=== GIVEN DATA ===
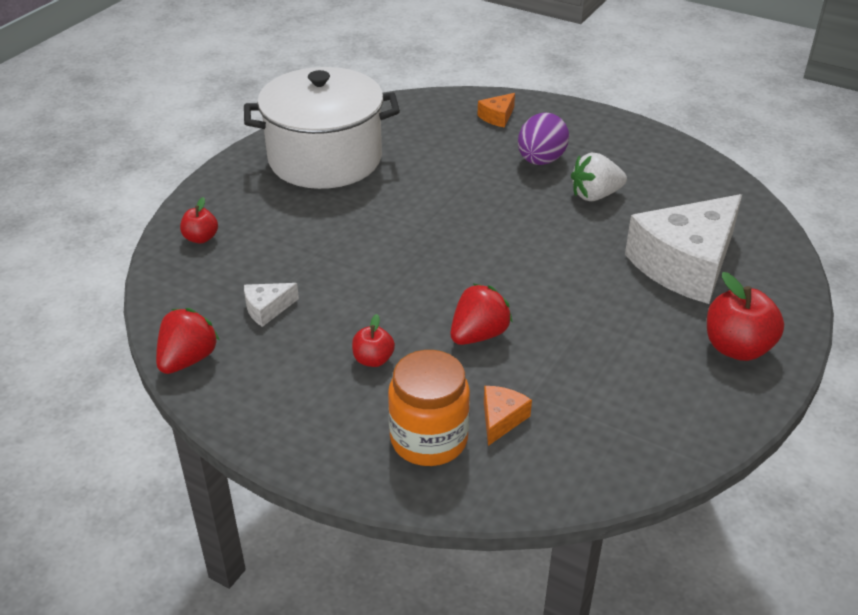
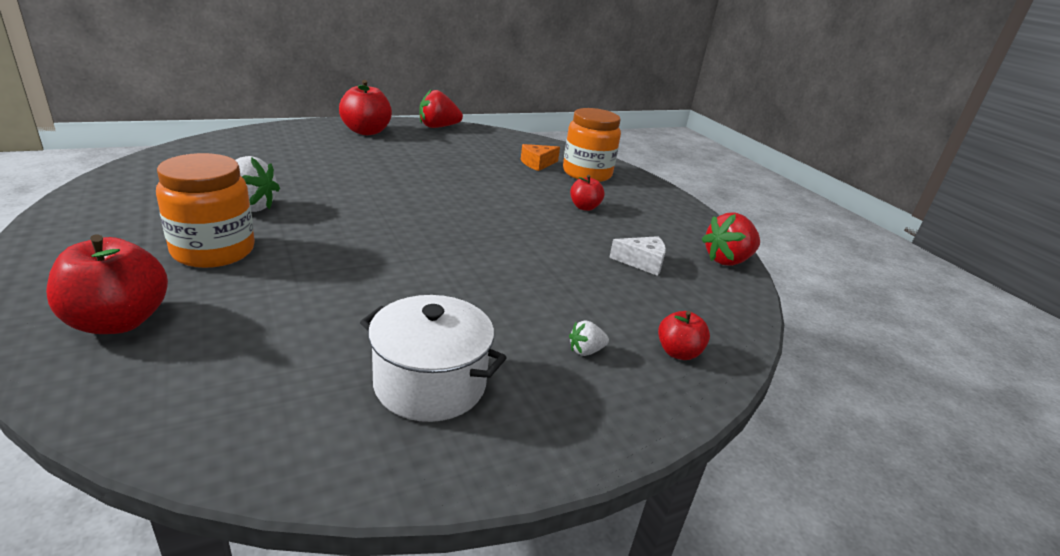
camera: 150 degrees left, 10 degrees down
(260, 211) = (586, 351): none -> white strawberry
(325, 159) = (430, 384): white pot -> white pot, size x0.57
(478, 335) = (498, 189): red strawberry -> red strawberry (438, 127)
(497, 117) = (118, 321): orange cheese -> red apple
(540, 161) = (213, 251): purple egg -> orange jar
(685, 264) = (301, 157): white cheese -> none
===
» **WHAT YOU ARE ASKED TO DO**:
Verbatim copy without images: write the records above out in full.

» **OUTPUT OF THE EXERCISE**:
camera: 150 degrees left, 10 degrees down
(260, 211) = (586, 351): none -> white strawberry
(325, 159) = (430, 384): white pot -> white pot, size x0.57
(478, 335) = (498, 189): red strawberry -> red strawberry (438, 127)
(497, 117) = (118, 321): orange cheese -> red apple
(540, 161) = (213, 251): purple egg -> orange jar
(685, 264) = (301, 157): white cheese -> none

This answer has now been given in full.